**EXERCISE INPUTS:**
──────────

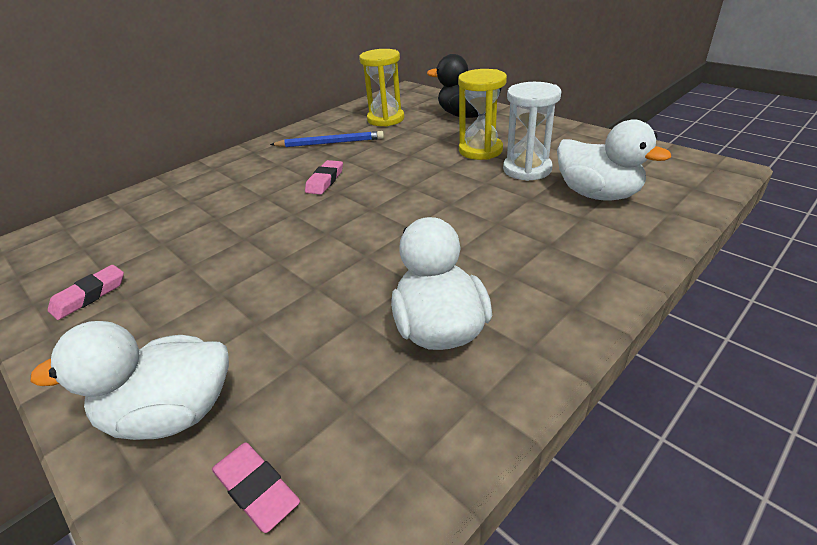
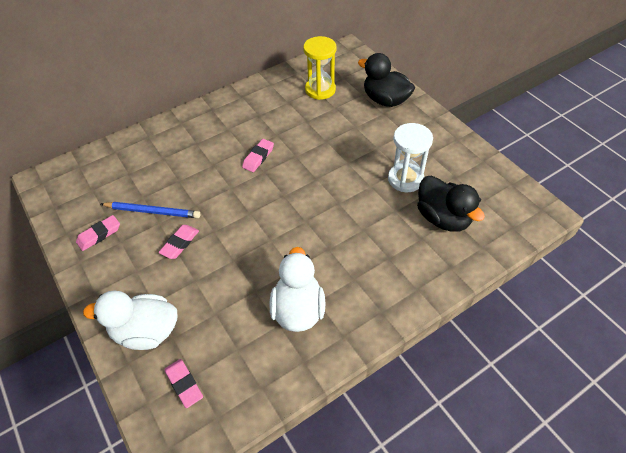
camera: 10 degrees right, 15 degrees up
(224, 283) = (180, 243): none -> pink eraser
(330, 143) = (270, 111): blue pencil -> blue pencil (152, 211)
(480, 150) = (380, 148): yellow hourglass -> none
(597, 194) = (443, 218): white duck -> black duck

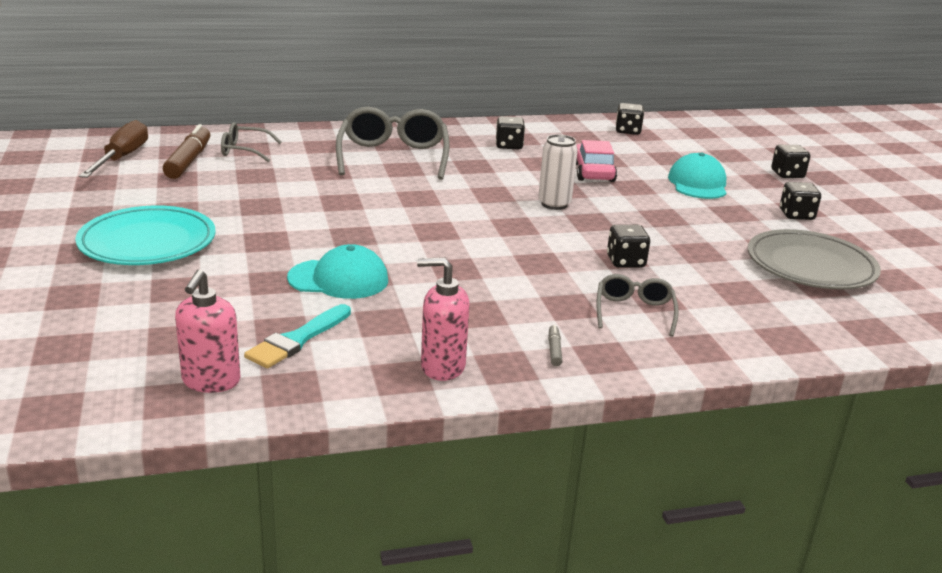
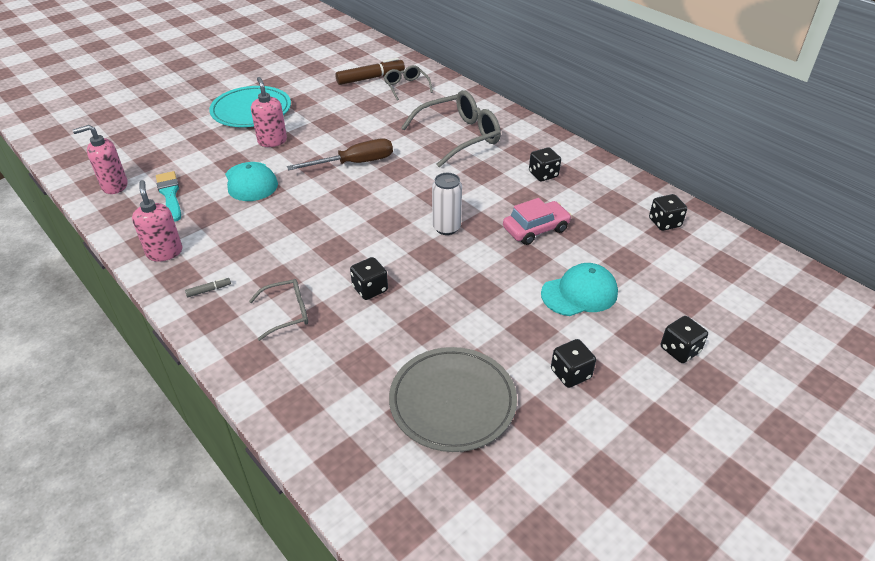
camera: 65 degrees right, 15 degrees up
(122, 158) = (353, 60): brown screwdriver -> brown screwdriver (354, 163)
(254, 246) = (272, 141): none -> pink soap dispenser
(297, 339) = (170, 194): turquoise brush -> turquoise brush turned 60 degrees clockwise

──────────

**WHAT IS NEEDED:** With no pictures included, write out the entries exactly.

**ANSWER:**
camera: 10 degrees right, 15 degrees up
(224, 283) = (180, 243): none -> pink eraser
(330, 143) = (270, 111): blue pencil -> blue pencil (152, 211)
(480, 150) = (380, 148): yellow hourglass -> none
(597, 194) = (443, 218): white duck -> black duck

camera: 65 degrees right, 15 degrees up
(122, 158) = (353, 60): brown screwdriver -> brown screwdriver (354, 163)
(254, 246) = (272, 141): none -> pink soap dispenser
(297, 339) = (170, 194): turquoise brush -> turquoise brush turned 60 degrees clockwise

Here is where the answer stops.